**RECORDS FOR THE EXERCISE**
╭──
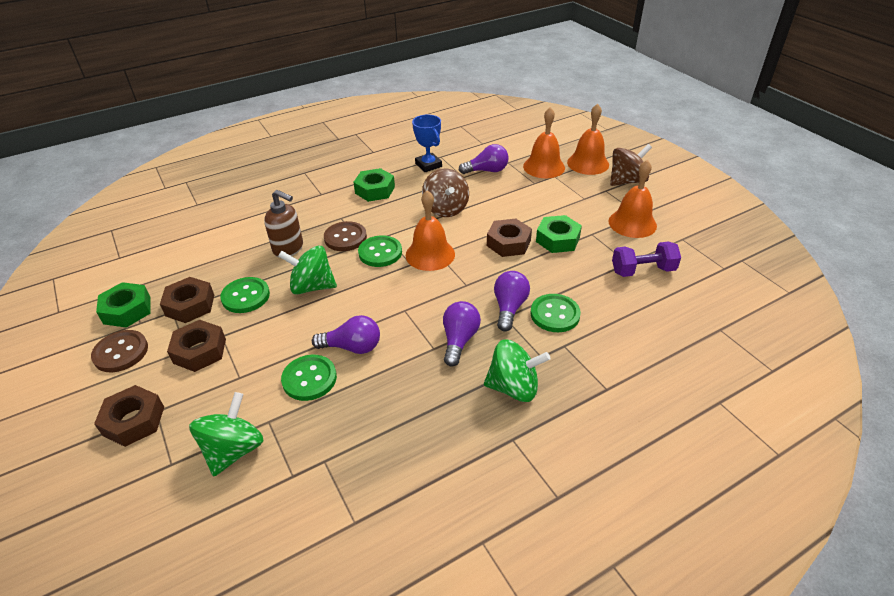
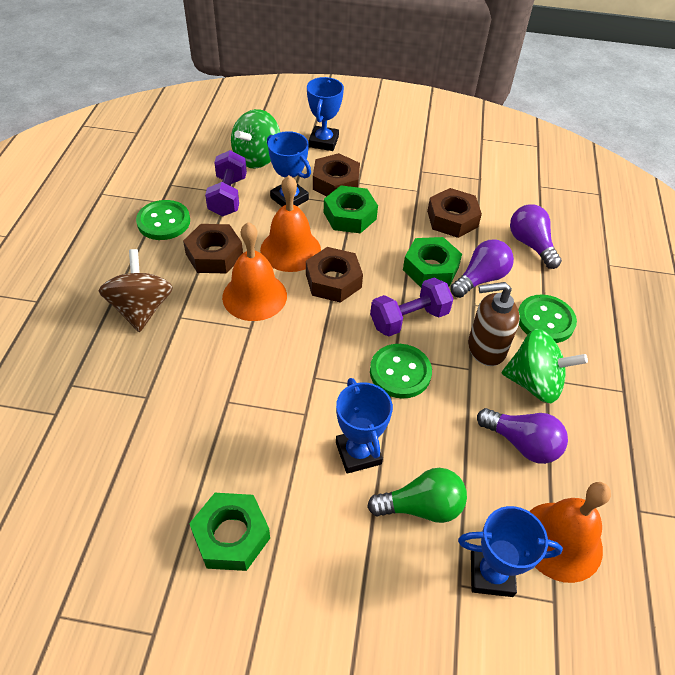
blue trophy: 1 -> 4
brown button: 2 -> 0
brown spinning top: 2 -> 1
green button: 4 -> 3
green light bulb: 0 -> 1
green spinning top: 3 -> 2
orange bell: 4 -> 3
purple dumbbell: 1 -> 2
purple light bulb: 4 -> 3

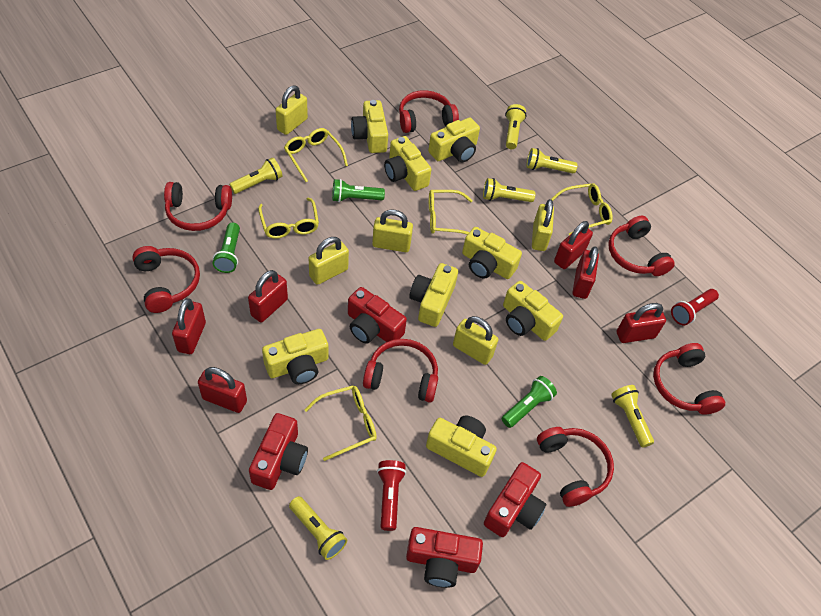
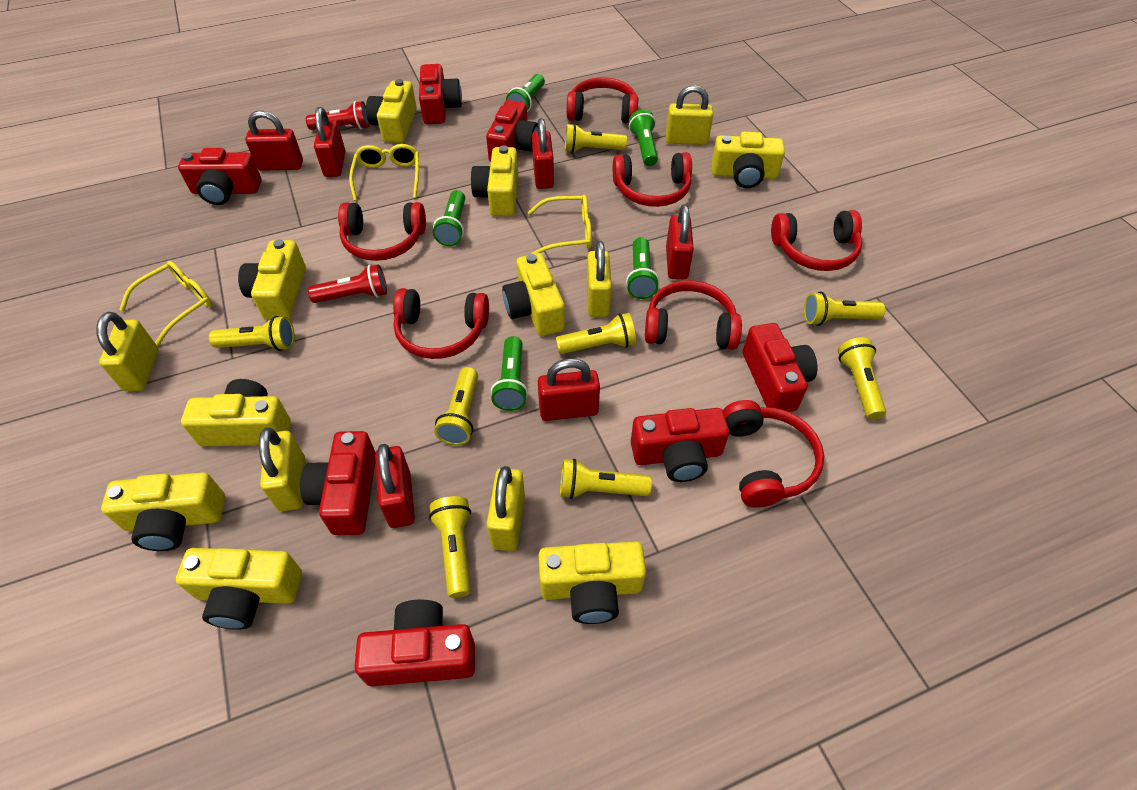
green flashlight: 3 -> 5
red camera: 4 -> 7
yellow camera: 8 -> 9
yellow flashlight: 6 -> 8
yellow glasses: 5 -> 3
╰──
In the entries above, find the line containing "green spinning top: 3 -> 2", then please retype it and every line after it through the last, exactly as written, omitting pictures.

**YOUR RESPONSE**
green spinning top: 3 -> 2
orange bell: 4 -> 3
purple dumbbell: 1 -> 2
purple light bulb: 4 -> 3

green flashlight: 3 -> 5
red camera: 4 -> 7
yellow camera: 8 -> 9
yellow flashlight: 6 -> 8
yellow glasses: 5 -> 3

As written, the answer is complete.